(Records excerpted from a collection)
===

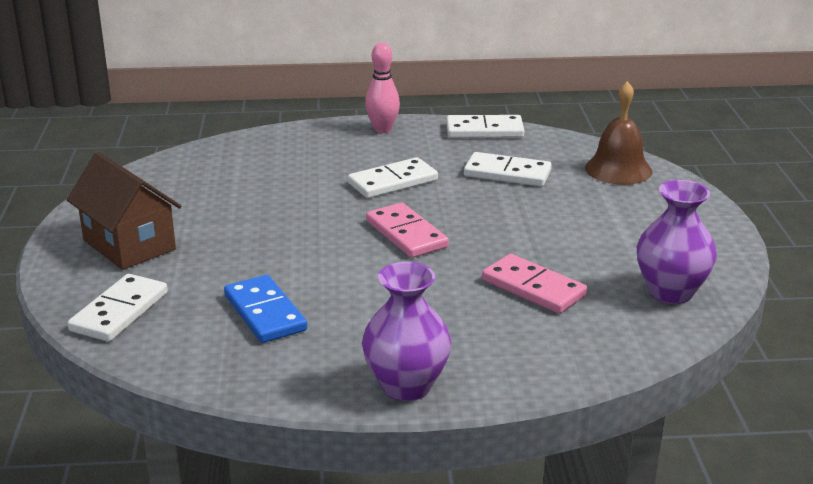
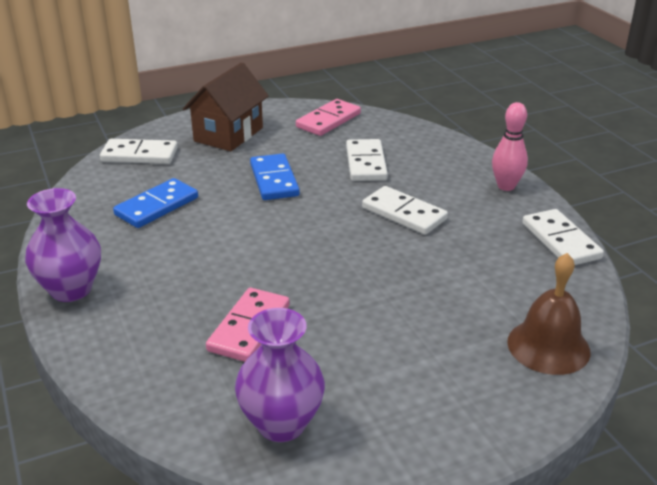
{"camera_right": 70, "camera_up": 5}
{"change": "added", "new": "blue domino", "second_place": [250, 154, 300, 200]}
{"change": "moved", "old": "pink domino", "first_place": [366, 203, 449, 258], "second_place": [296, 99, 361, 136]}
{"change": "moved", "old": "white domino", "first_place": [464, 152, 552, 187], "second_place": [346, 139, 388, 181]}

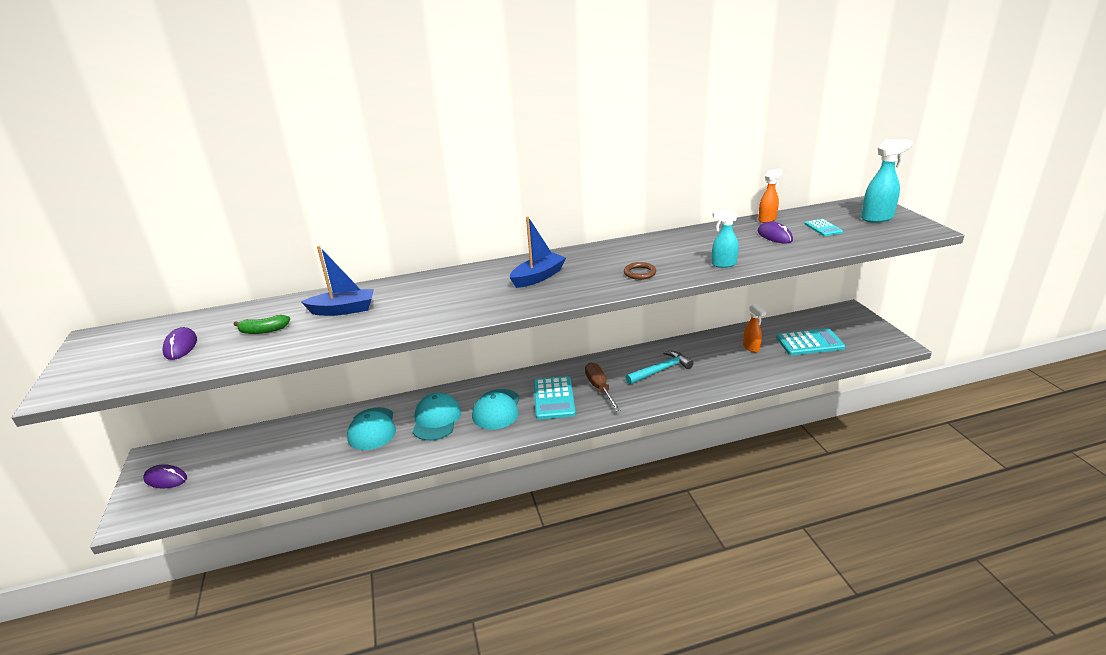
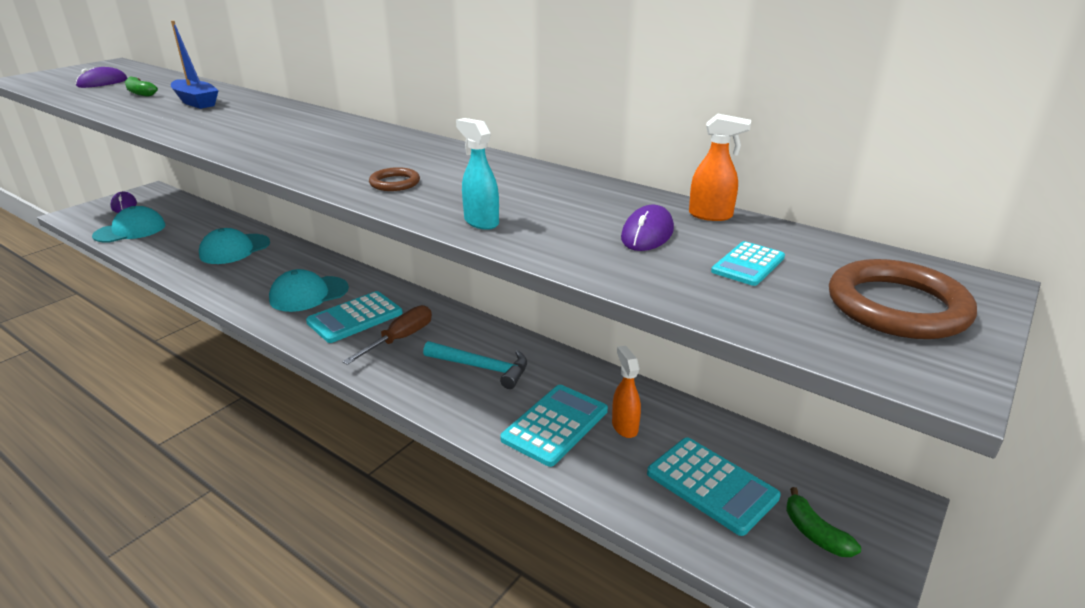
{"camera_right": 50, "camera_up": 0}
{"change": "moved", "old": "turquoise cap", "first_place": [412, 393, 461, 441], "second_place": [92, 206, 165, 243]}
{"change": "added", "new": "turquoise calculator", "second_place": [500, 385, 608, 467]}
{"change": "turned", "old": "orange spray bottle", "first_place": [743, 304, 766, 352], "second_place": [612, 346, 641, 438], "degrees": 135}
{"change": "added", "new": "green banana", "second_place": [786, 487, 861, 557]}
{"change": "replaced", "old": "turquoise spray bottle", "new": "brown ring", "first_place": [861, 139, 913, 222], "second_place": [829, 259, 977, 339]}
{"change": "removed", "old": "blue boat", "first_place": [510, 216, 566, 288]}

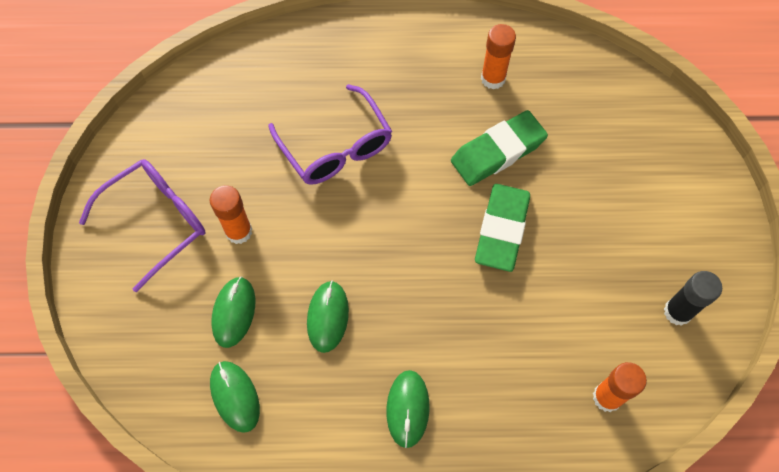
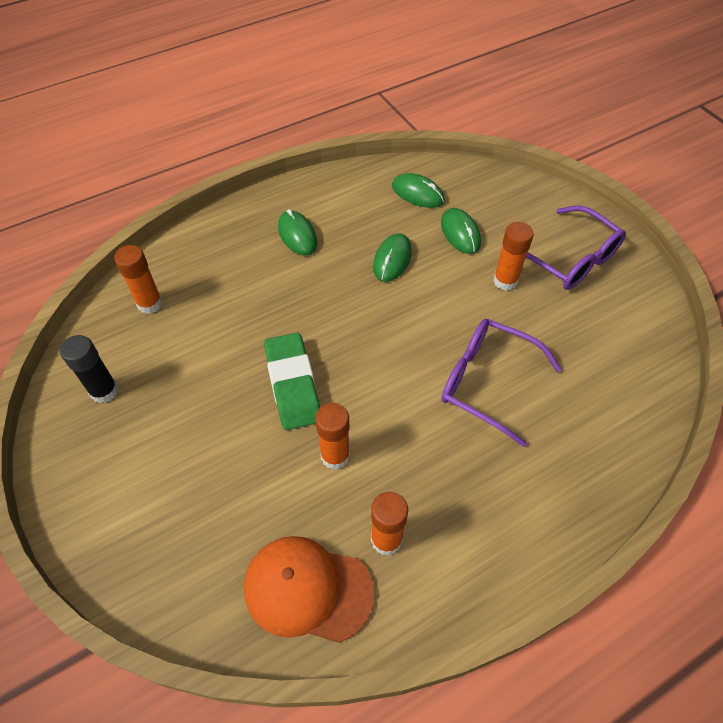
{"camera_right": 150, "camera_up": -10}
{"change": "added", "new": "orange cap", "second_place": [244, 536, 374, 643]}
{"change": "replaced", "old": "green eraser", "new": "orange glue stick", "first_place": [451, 110, 548, 186], "second_place": [315, 403, 350, 470]}
{"change": "turned", "old": "green mouse", "first_place": [307, 281, 349, 353], "second_place": [373, 233, 412, 282], "degrees": 45}
{"change": "turned", "old": "purple glasses", "first_place": [79, 159, 206, 292], "second_place": [526, 206, 626, 290], "degrees": -60}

===

### GOAL OF THE EXERCISE
How many lines of the entries above contain the word "orange"? Give the number alone.

### PROBLEM SOLUTION
3